TASK PROMPT
Beginning with the line that contains "black carton: 2 -> 0" in the material below, print each line exactly until the line that contains "orange teapot: 2 -> 0" has been printed, then stop.

SUPPLIED RECORDS
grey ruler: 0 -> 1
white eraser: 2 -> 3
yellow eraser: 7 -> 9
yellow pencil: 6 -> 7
* * *
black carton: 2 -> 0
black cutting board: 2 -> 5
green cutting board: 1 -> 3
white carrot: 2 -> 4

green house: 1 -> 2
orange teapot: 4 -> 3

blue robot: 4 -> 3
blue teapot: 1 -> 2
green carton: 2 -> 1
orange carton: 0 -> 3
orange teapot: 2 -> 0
==
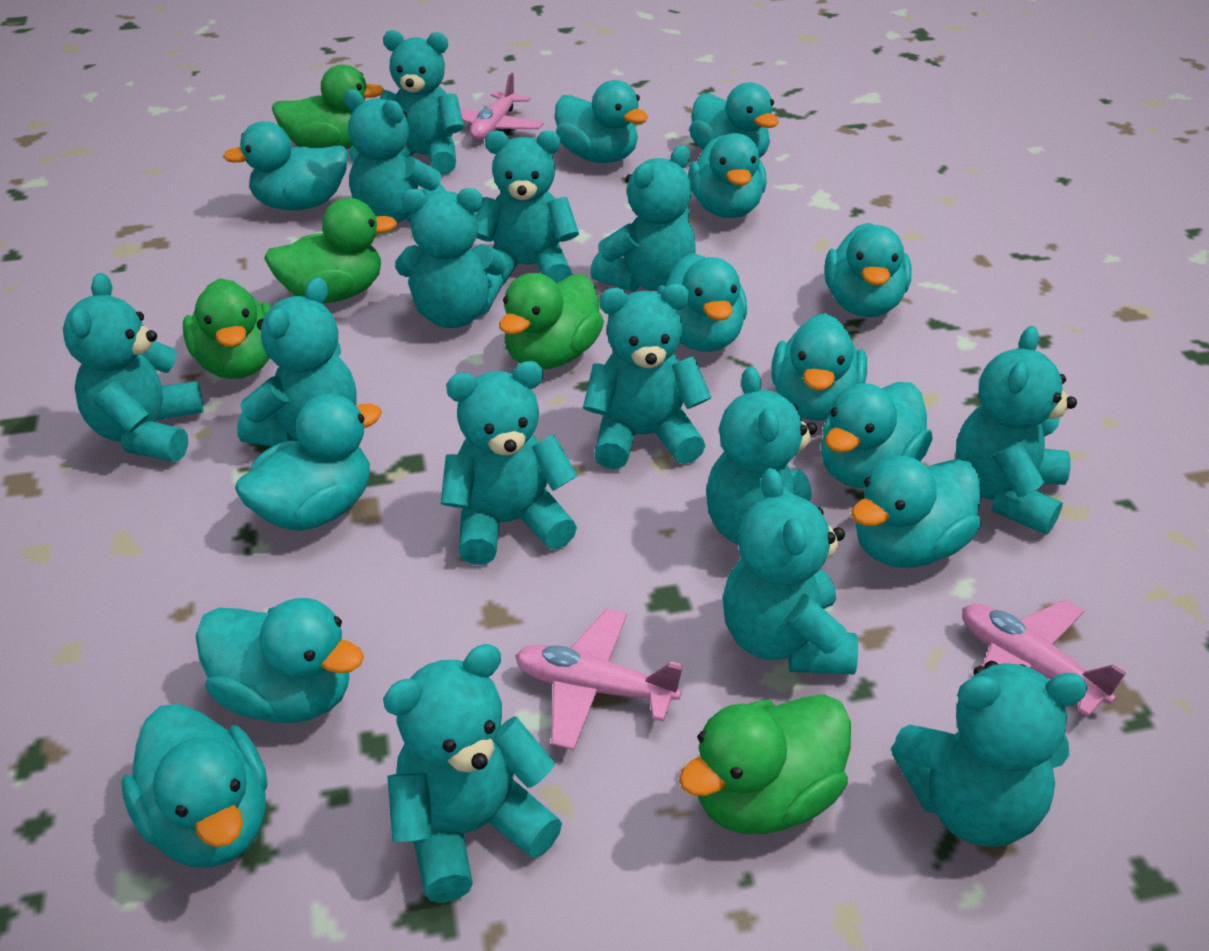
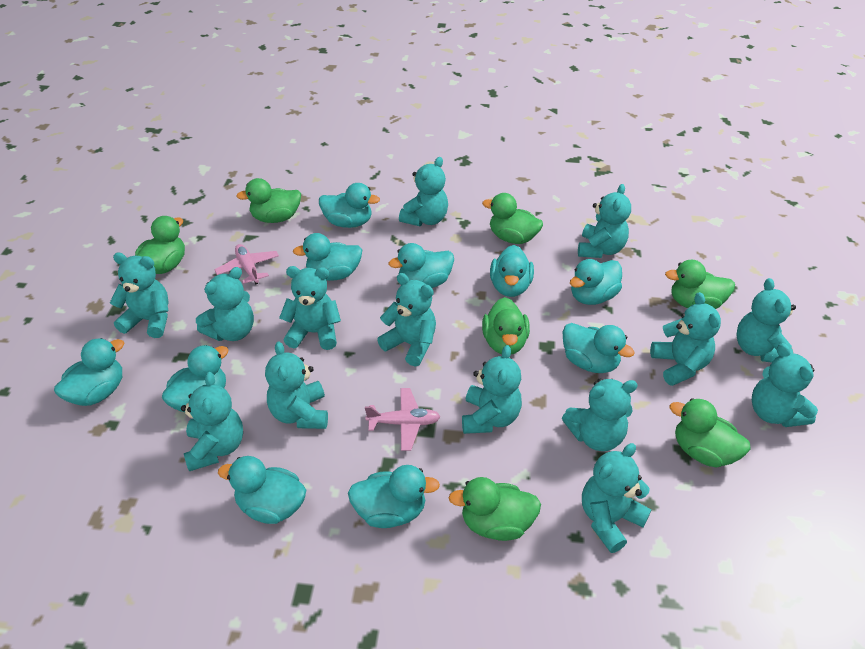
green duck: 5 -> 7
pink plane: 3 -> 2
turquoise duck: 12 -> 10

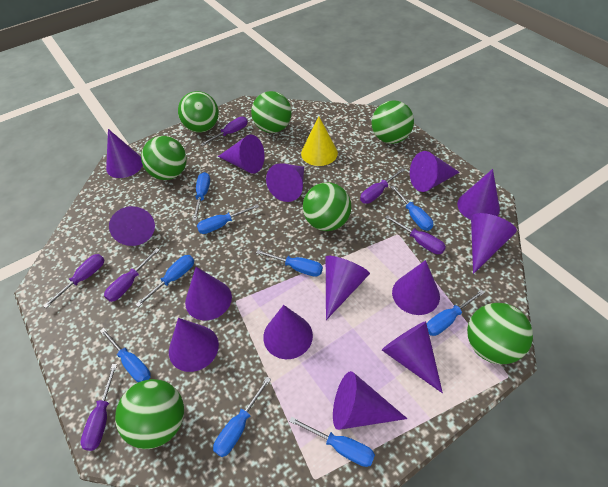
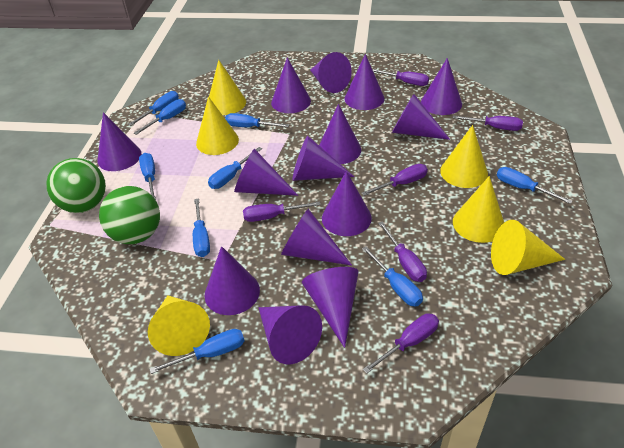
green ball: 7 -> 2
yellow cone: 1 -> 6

RESULT OF THIS TASK
black carton: 2 -> 0
black cutting board: 2 -> 5
green cutting board: 1 -> 3
white carrot: 2 -> 4

green house: 1 -> 2
orange teapot: 4 -> 3

blue robot: 4 -> 3
blue teapot: 1 -> 2
green carton: 2 -> 1
orange carton: 0 -> 3
orange teapot: 2 -> 0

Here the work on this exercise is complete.